**Exercise details**
Once the line with "R2: 6.8k (W7, W12) -> 6.8k (AGND, W12)" is found in the entries below, repeat it and each following line exactly, up to and including the line with "D9: schottky BAT54". Add no other lines.

**Data provided**
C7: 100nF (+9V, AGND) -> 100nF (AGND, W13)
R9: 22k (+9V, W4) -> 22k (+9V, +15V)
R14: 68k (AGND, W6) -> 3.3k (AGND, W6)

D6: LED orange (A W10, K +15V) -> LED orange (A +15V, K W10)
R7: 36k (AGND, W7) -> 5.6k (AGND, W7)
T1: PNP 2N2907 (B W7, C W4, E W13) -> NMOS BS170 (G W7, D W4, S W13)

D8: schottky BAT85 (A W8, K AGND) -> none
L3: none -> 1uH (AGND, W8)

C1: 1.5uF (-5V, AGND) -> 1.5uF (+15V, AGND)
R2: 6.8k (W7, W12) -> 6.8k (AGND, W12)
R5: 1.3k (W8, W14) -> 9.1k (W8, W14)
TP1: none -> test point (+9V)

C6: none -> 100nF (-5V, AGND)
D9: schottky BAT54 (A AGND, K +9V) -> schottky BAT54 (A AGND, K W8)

* * *

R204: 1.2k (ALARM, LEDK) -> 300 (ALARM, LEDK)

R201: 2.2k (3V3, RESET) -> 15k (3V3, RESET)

**Solution to this exercise**
R2: 6.8k (W7, W12) -> 6.8k (AGND, W12)
R5: 1.3k (W8, W14) -> 9.1k (W8, W14)
TP1: none -> test point (+9V)

C6: none -> 100nF (-5V, AGND)
D9: schottky BAT54 (A AGND, K +9V) -> schottky BAT54 (A AGND, K W8)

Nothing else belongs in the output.